» What to do
Every entry below should be printed again exactly as it reads.

-=-=-

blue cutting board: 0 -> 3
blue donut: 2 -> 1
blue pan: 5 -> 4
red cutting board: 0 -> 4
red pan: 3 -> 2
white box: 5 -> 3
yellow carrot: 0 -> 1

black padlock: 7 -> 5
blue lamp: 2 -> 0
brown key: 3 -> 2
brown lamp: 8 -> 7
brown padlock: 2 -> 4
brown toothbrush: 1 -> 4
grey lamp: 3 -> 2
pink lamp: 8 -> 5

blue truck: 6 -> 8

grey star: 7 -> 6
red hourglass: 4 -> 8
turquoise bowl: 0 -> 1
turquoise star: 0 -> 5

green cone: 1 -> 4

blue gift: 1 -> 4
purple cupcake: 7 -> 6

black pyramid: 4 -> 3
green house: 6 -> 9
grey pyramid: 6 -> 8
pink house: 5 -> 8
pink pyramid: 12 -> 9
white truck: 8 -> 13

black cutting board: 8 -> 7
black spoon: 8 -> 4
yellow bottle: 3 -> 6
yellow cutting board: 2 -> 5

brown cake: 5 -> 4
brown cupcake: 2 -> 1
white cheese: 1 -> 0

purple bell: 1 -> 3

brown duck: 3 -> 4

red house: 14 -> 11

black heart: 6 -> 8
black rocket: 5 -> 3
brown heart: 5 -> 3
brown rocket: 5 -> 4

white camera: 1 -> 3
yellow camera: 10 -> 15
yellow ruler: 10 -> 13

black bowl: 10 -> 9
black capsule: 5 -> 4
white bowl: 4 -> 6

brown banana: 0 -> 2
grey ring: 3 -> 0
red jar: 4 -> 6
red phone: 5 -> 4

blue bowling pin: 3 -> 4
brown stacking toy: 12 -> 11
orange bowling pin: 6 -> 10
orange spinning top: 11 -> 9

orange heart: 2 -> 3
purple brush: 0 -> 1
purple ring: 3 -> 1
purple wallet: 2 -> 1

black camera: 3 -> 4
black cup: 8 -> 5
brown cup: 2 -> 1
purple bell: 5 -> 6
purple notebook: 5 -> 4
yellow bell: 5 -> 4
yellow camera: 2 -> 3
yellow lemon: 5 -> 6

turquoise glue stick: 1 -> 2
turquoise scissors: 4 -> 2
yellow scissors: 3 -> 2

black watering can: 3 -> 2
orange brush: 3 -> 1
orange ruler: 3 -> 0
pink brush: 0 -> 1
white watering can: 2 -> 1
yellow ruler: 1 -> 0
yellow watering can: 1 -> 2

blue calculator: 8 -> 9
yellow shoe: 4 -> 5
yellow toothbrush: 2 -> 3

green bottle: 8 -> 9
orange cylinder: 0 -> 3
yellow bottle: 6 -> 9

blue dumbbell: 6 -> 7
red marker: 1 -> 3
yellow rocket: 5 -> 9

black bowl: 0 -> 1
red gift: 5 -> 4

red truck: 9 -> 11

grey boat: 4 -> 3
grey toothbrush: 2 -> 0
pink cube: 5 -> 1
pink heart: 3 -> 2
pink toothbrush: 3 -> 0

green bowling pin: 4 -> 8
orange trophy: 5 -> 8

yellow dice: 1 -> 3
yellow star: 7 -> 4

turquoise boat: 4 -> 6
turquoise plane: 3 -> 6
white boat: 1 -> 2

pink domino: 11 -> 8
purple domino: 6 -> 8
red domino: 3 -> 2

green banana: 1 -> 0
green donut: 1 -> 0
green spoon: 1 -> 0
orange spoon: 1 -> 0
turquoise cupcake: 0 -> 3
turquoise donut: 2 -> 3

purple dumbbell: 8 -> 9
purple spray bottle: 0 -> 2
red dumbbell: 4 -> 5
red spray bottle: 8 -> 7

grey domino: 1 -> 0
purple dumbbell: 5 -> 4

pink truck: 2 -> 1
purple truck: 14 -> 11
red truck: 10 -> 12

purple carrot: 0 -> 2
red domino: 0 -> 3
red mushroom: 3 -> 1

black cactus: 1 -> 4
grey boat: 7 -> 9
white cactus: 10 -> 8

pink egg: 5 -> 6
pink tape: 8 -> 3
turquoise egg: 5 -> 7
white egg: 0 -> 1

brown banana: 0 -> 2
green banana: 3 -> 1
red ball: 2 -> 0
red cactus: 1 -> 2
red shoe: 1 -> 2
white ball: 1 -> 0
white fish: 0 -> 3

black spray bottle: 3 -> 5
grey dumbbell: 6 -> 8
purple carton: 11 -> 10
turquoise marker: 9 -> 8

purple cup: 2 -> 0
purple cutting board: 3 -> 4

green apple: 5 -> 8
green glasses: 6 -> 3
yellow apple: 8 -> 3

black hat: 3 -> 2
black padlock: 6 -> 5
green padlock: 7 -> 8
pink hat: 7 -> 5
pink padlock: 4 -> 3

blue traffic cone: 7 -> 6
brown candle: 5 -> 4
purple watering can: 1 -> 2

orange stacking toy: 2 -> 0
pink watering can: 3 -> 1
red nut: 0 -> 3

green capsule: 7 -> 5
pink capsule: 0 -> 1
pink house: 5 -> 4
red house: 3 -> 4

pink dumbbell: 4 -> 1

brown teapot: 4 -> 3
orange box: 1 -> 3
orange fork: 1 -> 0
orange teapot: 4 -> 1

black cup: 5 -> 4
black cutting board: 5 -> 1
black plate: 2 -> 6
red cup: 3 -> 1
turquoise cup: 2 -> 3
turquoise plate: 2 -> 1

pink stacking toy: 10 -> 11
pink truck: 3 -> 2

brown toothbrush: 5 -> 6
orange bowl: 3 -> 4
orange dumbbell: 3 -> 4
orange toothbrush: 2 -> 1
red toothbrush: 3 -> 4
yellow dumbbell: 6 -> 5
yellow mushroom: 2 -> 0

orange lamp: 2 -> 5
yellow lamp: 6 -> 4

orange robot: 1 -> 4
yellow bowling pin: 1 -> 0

-=-=-

» Answer box
blue cutting board: 0 -> 3
blue donut: 2 -> 1
blue pan: 5 -> 4
red cutting board: 0 -> 4
red pan: 3 -> 2
white box: 5 -> 3
yellow carrot: 0 -> 1

black padlock: 7 -> 5
blue lamp: 2 -> 0
brown key: 3 -> 2
brown lamp: 8 -> 7
brown padlock: 2 -> 4
brown toothbrush: 1 -> 4
grey lamp: 3 -> 2
pink lamp: 8 -> 5

blue truck: 6 -> 8

grey star: 7 -> 6
red hourglass: 4 -> 8
turquoise bowl: 0 -> 1
turquoise star: 0 -> 5

green cone: 1 -> 4

blue gift: 1 -> 4
purple cupcake: 7 -> 6

black pyramid: 4 -> 3
green house: 6 -> 9
grey pyramid: 6 -> 8
pink house: 5 -> 8
pink pyramid: 12 -> 9
white truck: 8 -> 13

black cutting board: 8 -> 7
black spoon: 8 -> 4
yellow bottle: 3 -> 6
yellow cutting board: 2 -> 5

brown cake: 5 -> 4
brown cupcake: 2 -> 1
white cheese: 1 -> 0

purple bell: 1 -> 3

brown duck: 3 -> 4

red house: 14 -> 11

black heart: 6 -> 8
black rocket: 5 -> 3
brown heart: 5 -> 3
brown rocket: 5 -> 4

white camera: 1 -> 3
yellow camera: 10 -> 15
yellow ruler: 10 -> 13

black bowl: 10 -> 9
black capsule: 5 -> 4
white bowl: 4 -> 6

brown banana: 0 -> 2
grey ring: 3 -> 0
red jar: 4 -> 6
red phone: 5 -> 4

blue bowling pin: 3 -> 4
brown stacking toy: 12 -> 11
orange bowling pin: 6 -> 10
orange spinning top: 11 -> 9

orange heart: 2 -> 3
purple brush: 0 -> 1
purple ring: 3 -> 1
purple wallet: 2 -> 1

black camera: 3 -> 4
black cup: 8 -> 5
brown cup: 2 -> 1
purple bell: 5 -> 6
purple notebook: 5 -> 4
yellow bell: 5 -> 4
yellow camera: 2 -> 3
yellow lemon: 5 -> 6

turquoise glue stick: 1 -> 2
turquoise scissors: 4 -> 2
yellow scissors: 3 -> 2

black watering can: 3 -> 2
orange brush: 3 -> 1
orange ruler: 3 -> 0
pink brush: 0 -> 1
white watering can: 2 -> 1
yellow ruler: 1 -> 0
yellow watering can: 1 -> 2

blue calculator: 8 -> 9
yellow shoe: 4 -> 5
yellow toothbrush: 2 -> 3

green bottle: 8 -> 9
orange cylinder: 0 -> 3
yellow bottle: 6 -> 9

blue dumbbell: 6 -> 7
red marker: 1 -> 3
yellow rocket: 5 -> 9

black bowl: 0 -> 1
red gift: 5 -> 4

red truck: 9 -> 11

grey boat: 4 -> 3
grey toothbrush: 2 -> 0
pink cube: 5 -> 1
pink heart: 3 -> 2
pink toothbrush: 3 -> 0

green bowling pin: 4 -> 8
orange trophy: 5 -> 8

yellow dice: 1 -> 3
yellow star: 7 -> 4

turquoise boat: 4 -> 6
turquoise plane: 3 -> 6
white boat: 1 -> 2

pink domino: 11 -> 8
purple domino: 6 -> 8
red domino: 3 -> 2

green banana: 1 -> 0
green donut: 1 -> 0
green spoon: 1 -> 0
orange spoon: 1 -> 0
turquoise cupcake: 0 -> 3
turquoise donut: 2 -> 3

purple dumbbell: 8 -> 9
purple spray bottle: 0 -> 2
red dumbbell: 4 -> 5
red spray bottle: 8 -> 7

grey domino: 1 -> 0
purple dumbbell: 5 -> 4

pink truck: 2 -> 1
purple truck: 14 -> 11
red truck: 10 -> 12

purple carrot: 0 -> 2
red domino: 0 -> 3
red mushroom: 3 -> 1

black cactus: 1 -> 4
grey boat: 7 -> 9
white cactus: 10 -> 8

pink egg: 5 -> 6
pink tape: 8 -> 3
turquoise egg: 5 -> 7
white egg: 0 -> 1

brown banana: 0 -> 2
green banana: 3 -> 1
red ball: 2 -> 0
red cactus: 1 -> 2
red shoe: 1 -> 2
white ball: 1 -> 0
white fish: 0 -> 3

black spray bottle: 3 -> 5
grey dumbbell: 6 -> 8
purple carton: 11 -> 10
turquoise marker: 9 -> 8

purple cup: 2 -> 0
purple cutting board: 3 -> 4

green apple: 5 -> 8
green glasses: 6 -> 3
yellow apple: 8 -> 3

black hat: 3 -> 2
black padlock: 6 -> 5
green padlock: 7 -> 8
pink hat: 7 -> 5
pink padlock: 4 -> 3

blue traffic cone: 7 -> 6
brown candle: 5 -> 4
purple watering can: 1 -> 2

orange stacking toy: 2 -> 0
pink watering can: 3 -> 1
red nut: 0 -> 3

green capsule: 7 -> 5
pink capsule: 0 -> 1
pink house: 5 -> 4
red house: 3 -> 4

pink dumbbell: 4 -> 1

brown teapot: 4 -> 3
orange box: 1 -> 3
orange fork: 1 -> 0
orange teapot: 4 -> 1

black cup: 5 -> 4
black cutting board: 5 -> 1
black plate: 2 -> 6
red cup: 3 -> 1
turquoise cup: 2 -> 3
turquoise plate: 2 -> 1

pink stacking toy: 10 -> 11
pink truck: 3 -> 2

brown toothbrush: 5 -> 6
orange bowl: 3 -> 4
orange dumbbell: 3 -> 4
orange toothbrush: 2 -> 1
red toothbrush: 3 -> 4
yellow dumbbell: 6 -> 5
yellow mushroom: 2 -> 0

orange lamp: 2 -> 5
yellow lamp: 6 -> 4

orange robot: 1 -> 4
yellow bowling pin: 1 -> 0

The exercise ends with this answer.